======== EXERCISE MATERIAL

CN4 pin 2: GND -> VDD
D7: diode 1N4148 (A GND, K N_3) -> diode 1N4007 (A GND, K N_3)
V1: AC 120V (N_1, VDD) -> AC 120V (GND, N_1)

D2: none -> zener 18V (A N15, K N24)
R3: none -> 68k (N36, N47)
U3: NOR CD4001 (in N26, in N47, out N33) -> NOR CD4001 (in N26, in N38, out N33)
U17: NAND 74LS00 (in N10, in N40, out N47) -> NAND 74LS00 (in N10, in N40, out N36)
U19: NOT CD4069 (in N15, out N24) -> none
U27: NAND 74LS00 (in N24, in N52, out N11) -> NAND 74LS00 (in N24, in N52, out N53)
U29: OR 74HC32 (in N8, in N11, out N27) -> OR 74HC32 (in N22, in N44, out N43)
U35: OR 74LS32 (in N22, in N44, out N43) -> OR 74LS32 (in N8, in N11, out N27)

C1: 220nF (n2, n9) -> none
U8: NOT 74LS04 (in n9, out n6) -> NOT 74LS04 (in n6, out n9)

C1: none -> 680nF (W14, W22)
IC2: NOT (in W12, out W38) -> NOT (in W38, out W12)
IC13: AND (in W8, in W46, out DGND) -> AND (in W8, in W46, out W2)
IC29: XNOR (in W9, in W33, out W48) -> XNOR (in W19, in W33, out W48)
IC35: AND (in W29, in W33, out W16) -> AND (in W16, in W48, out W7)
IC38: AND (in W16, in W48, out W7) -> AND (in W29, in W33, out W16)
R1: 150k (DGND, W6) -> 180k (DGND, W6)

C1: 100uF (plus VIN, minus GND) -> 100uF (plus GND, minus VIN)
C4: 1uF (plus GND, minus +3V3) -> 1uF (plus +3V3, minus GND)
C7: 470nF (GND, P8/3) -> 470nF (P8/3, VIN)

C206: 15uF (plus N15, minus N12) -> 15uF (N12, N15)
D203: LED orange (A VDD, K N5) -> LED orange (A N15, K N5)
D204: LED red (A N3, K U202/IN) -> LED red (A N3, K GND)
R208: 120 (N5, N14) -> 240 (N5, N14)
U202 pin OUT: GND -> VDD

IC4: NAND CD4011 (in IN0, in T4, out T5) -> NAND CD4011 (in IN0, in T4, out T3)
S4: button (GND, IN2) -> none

================

THE PROBLEM:
Reproduce the lines above, beginning at the line with "U8: NOT 74LS04" and stopping after the line with "C206: 15uF (plus", exactly as they are.

TASK RESPONSE:
U8: NOT 74LS04 (in n9, out n6) -> NOT 74LS04 (in n6, out n9)

C1: none -> 680nF (W14, W22)
IC2: NOT (in W12, out W38) -> NOT (in W38, out W12)
IC13: AND (in W8, in W46, out DGND) -> AND (in W8, in W46, out W2)
IC29: XNOR (in W9, in W33, out W48) -> XNOR (in W19, in W33, out W48)
IC35: AND (in W29, in W33, out W16) -> AND (in W16, in W48, out W7)
IC38: AND (in W16, in W48, out W7) -> AND (in W29, in W33, out W16)
R1: 150k (DGND, W6) -> 180k (DGND, W6)

C1: 100uF (plus VIN, minus GND) -> 100uF (plus GND, minus VIN)
C4: 1uF (plus GND, minus +3V3) -> 1uF (plus +3V3, minus GND)
C7: 470nF (GND, P8/3) -> 470nF (P8/3, VIN)

C206: 15uF (plus N15, minus N12) -> 15uF (N12, N15)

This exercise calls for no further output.